> [YOUR TASK] In the entries below, some lines hold the string "size"; please say how many, giving the number and nothing else.

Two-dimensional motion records
--

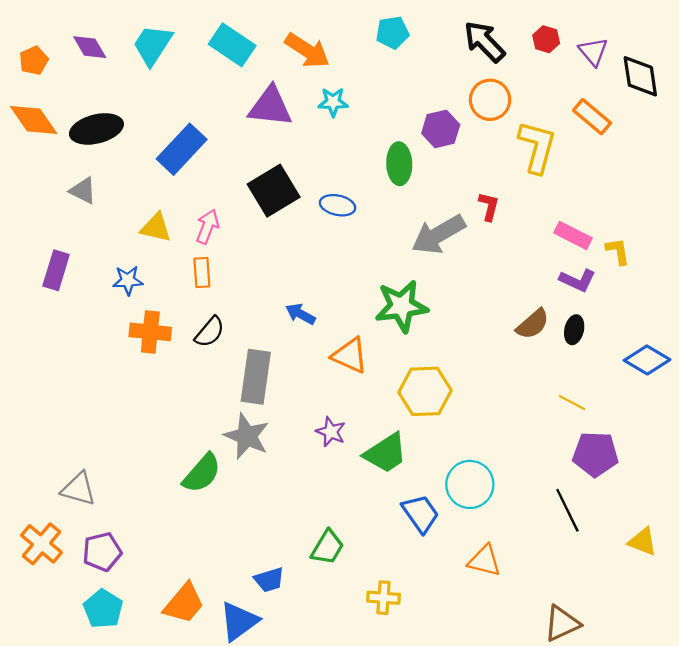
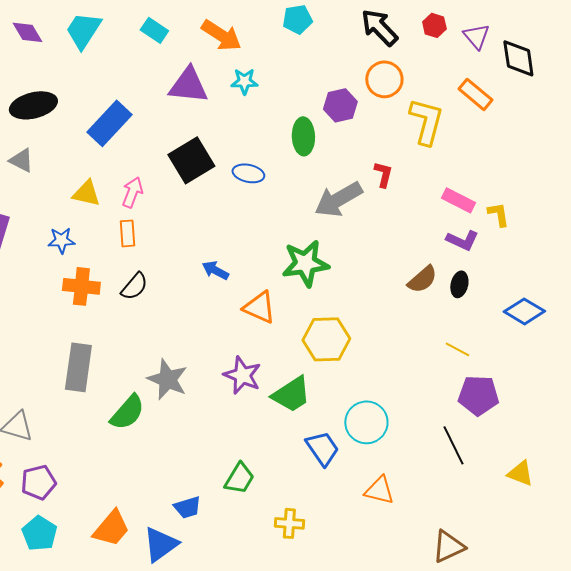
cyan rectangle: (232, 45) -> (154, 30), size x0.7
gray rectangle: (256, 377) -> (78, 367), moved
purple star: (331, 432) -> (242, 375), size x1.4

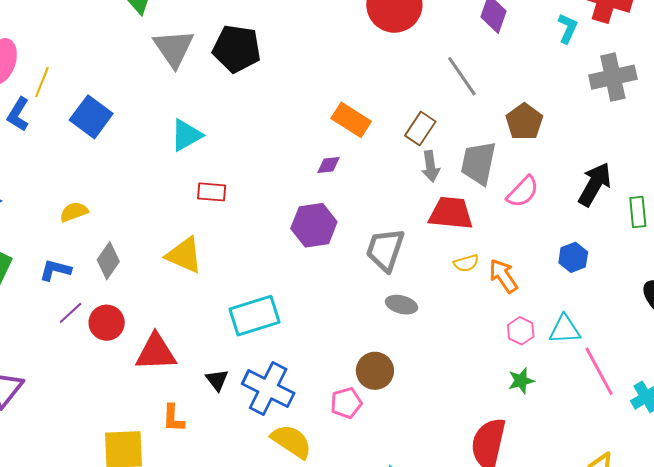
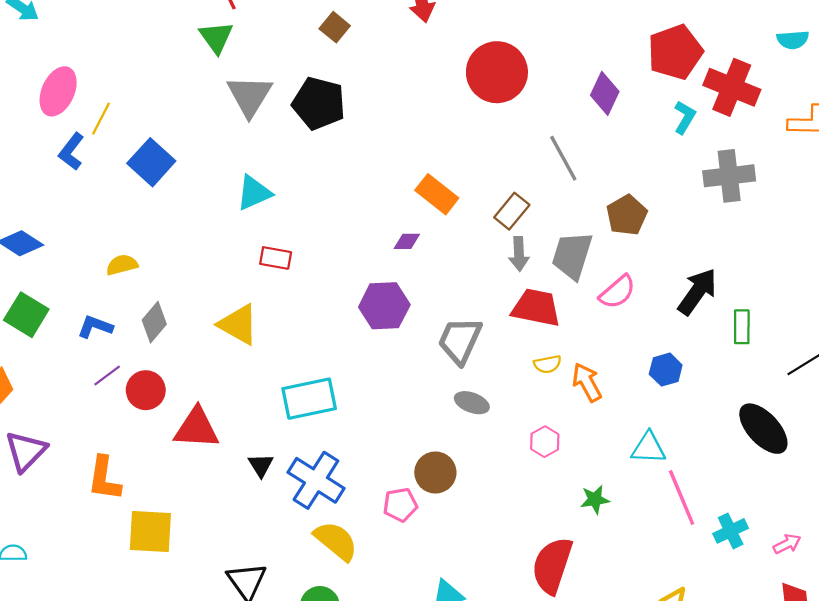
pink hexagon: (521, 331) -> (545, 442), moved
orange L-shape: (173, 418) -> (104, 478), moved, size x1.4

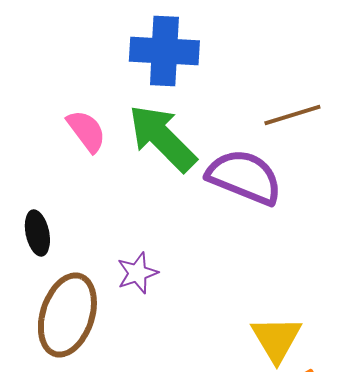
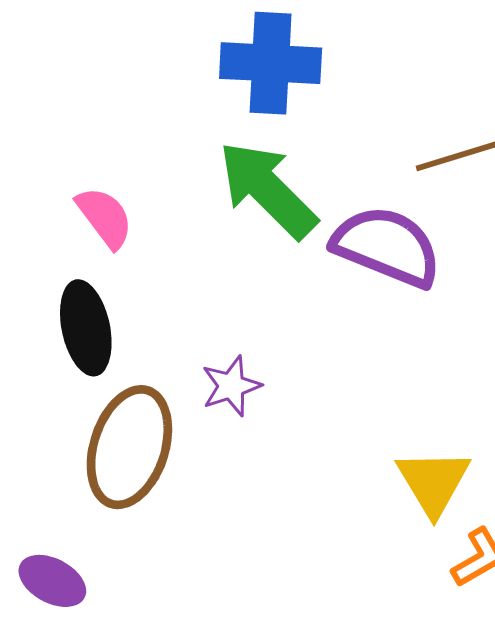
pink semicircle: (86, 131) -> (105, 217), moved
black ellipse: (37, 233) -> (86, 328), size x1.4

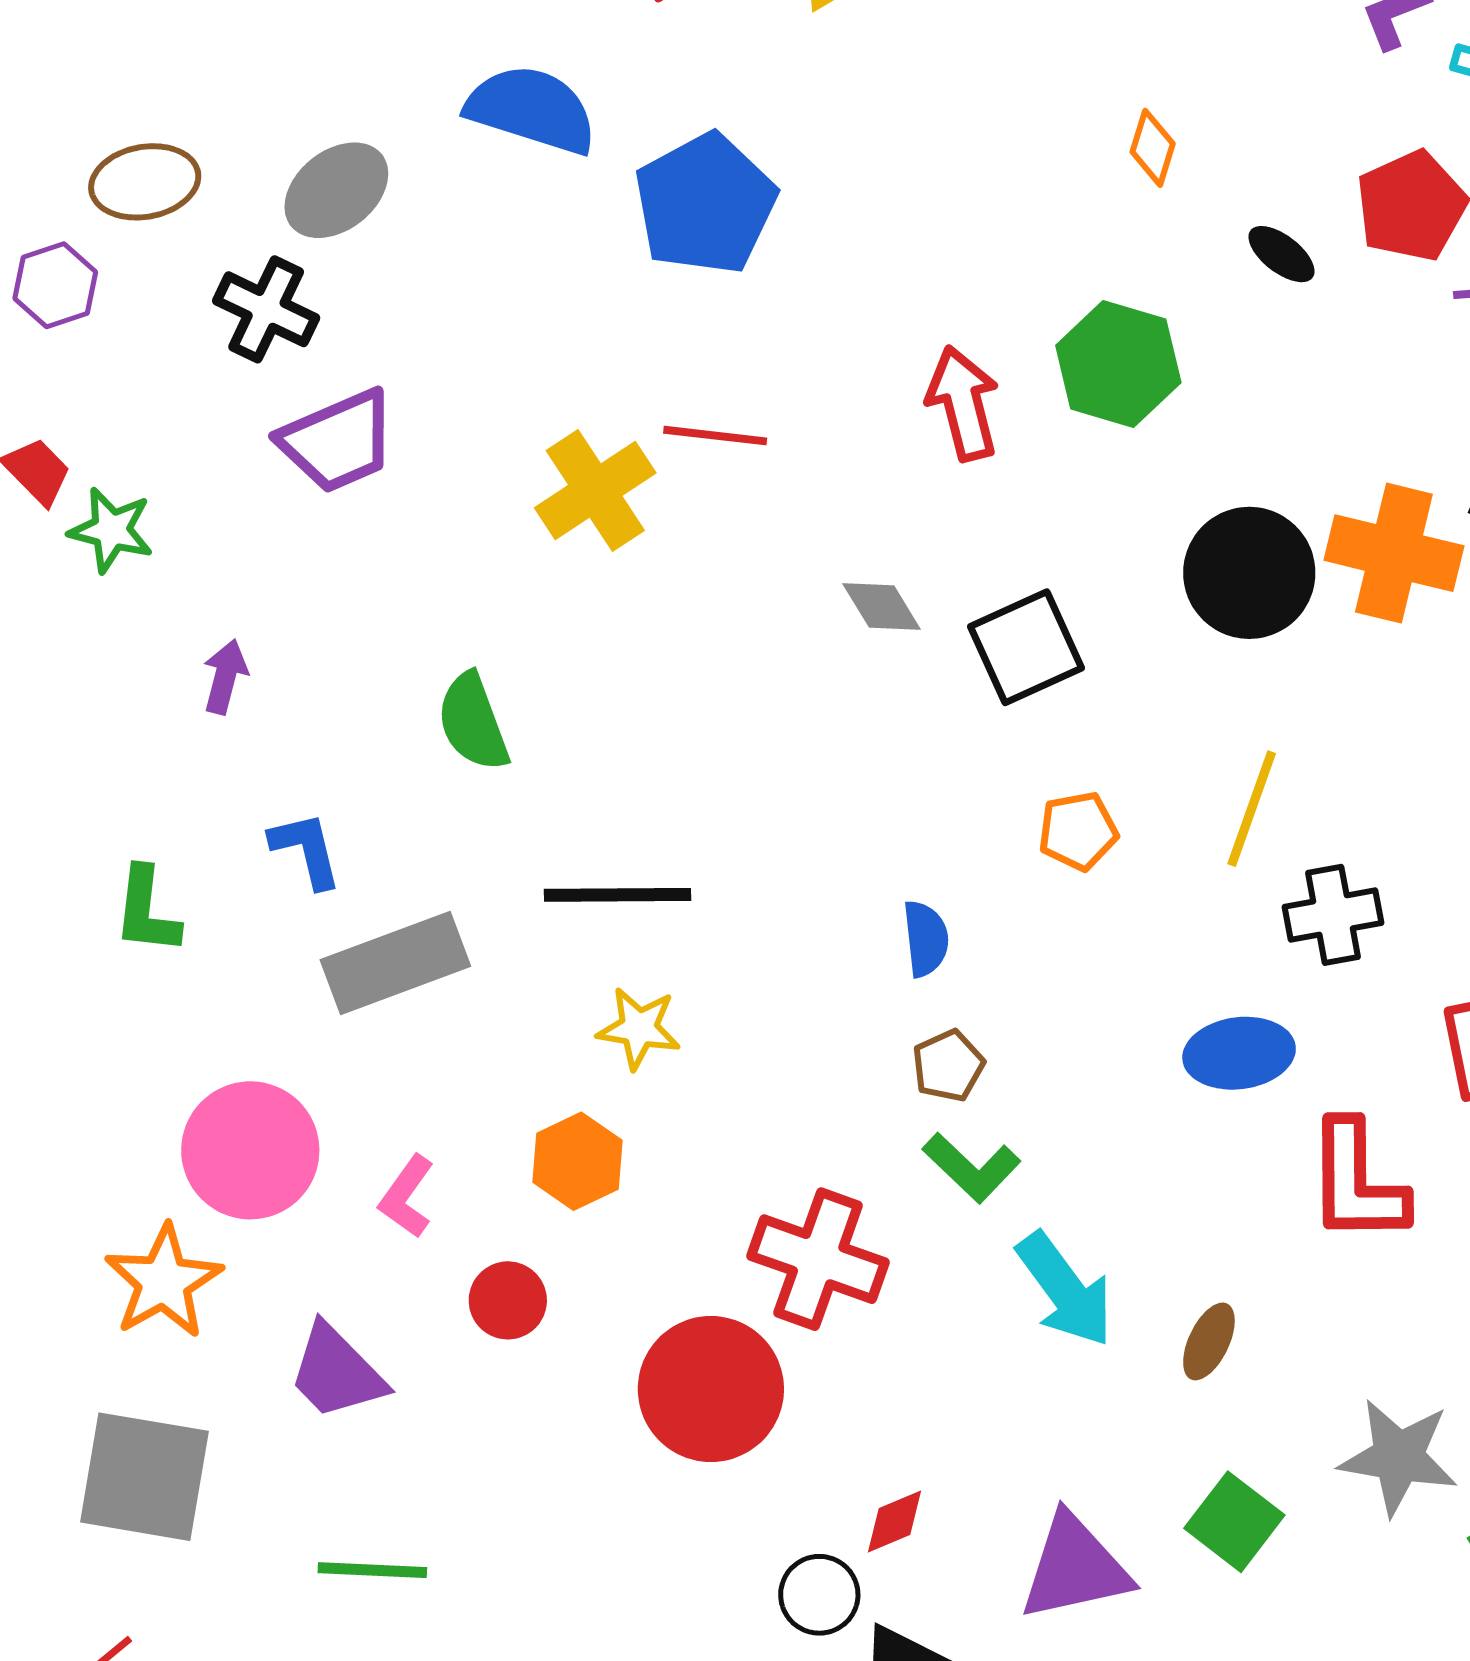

--

> [RESULT] 4